▸ Assignment: Your transcription must include every record word for word and no pictures.

Data extracted from a collection
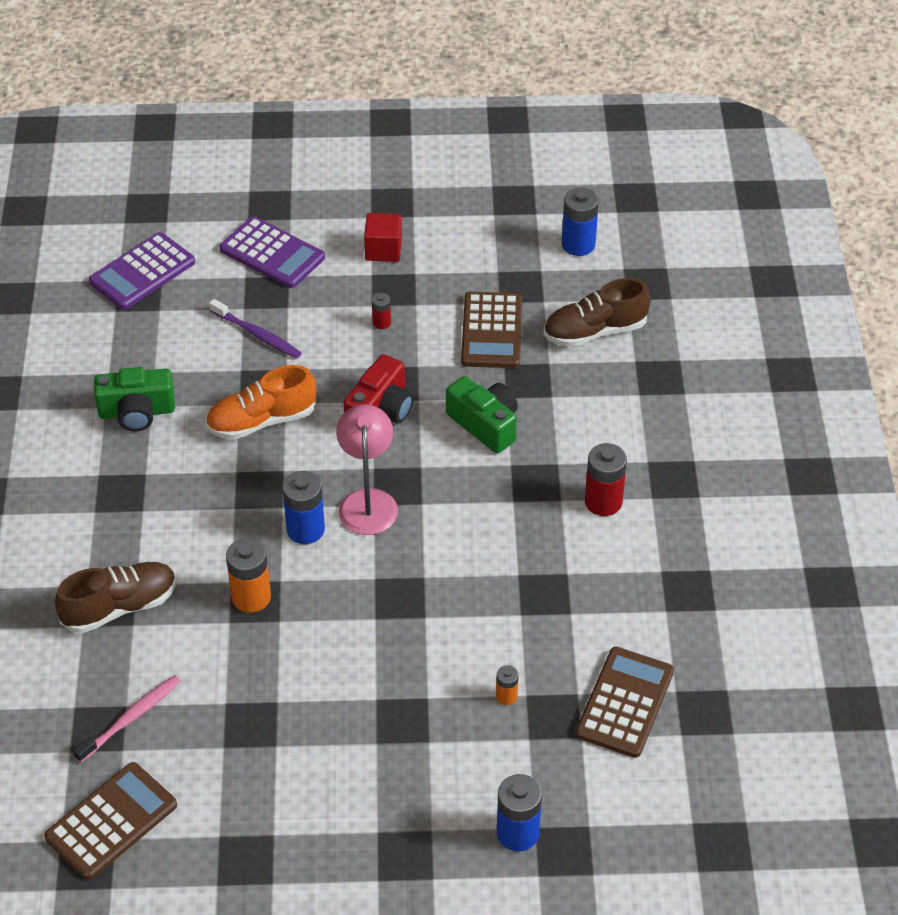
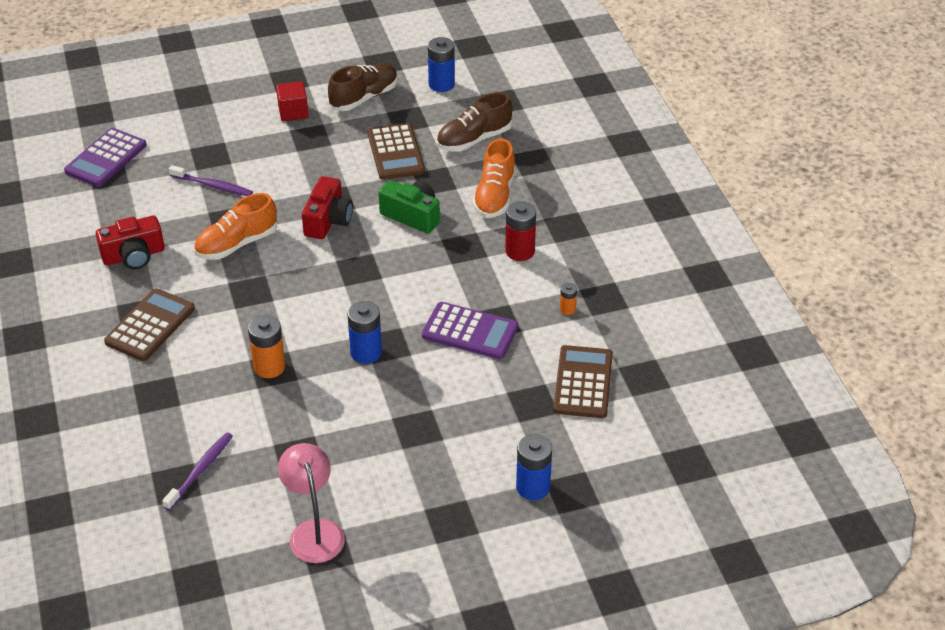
camera: 15 degrees left, 5 degrees down
(111, 821) = (208, 547): brown calculator -> brown calculator (150, 325)
(120, 607) = (165, 394): brown shoe -> brown shoe (364, 97)
(130, 718) = (200, 471): pink toothbrush -> purple toothbrush
(137, 412) = (134, 256): green camera -> red camera
(272, 253) = (206, 129): purple calculator -> purple calculator (470, 331)
(305, 530) = (296, 312): blue battery -> blue battery (366, 353)
(368, 501) = (339, 284): pink lamp -> pink lamp (314, 531)
(381, 323) = (308, 161): red battery -> none
(506, 696) = (492, 396): orange battery -> orange battery (567, 309)
(596, 417) = (494, 196): none -> orange shoe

▸ Expected output:
camera: 15 degrees left, 5 degrees down
(111, 821) = (208, 547): brown calculator -> brown calculator (150, 325)
(120, 607) = (165, 394): brown shoe -> brown shoe (364, 97)
(130, 718) = (200, 471): pink toothbrush -> purple toothbrush
(137, 412) = (134, 256): green camera -> red camera
(272, 253) = (206, 129): purple calculator -> purple calculator (470, 331)
(305, 530) = (296, 312): blue battery -> blue battery (366, 353)
(368, 501) = (339, 284): pink lamp -> pink lamp (314, 531)
(381, 323) = (308, 161): red battery -> none
(506, 696) = (492, 396): orange battery -> orange battery (567, 309)
(596, 417) = (494, 196): none -> orange shoe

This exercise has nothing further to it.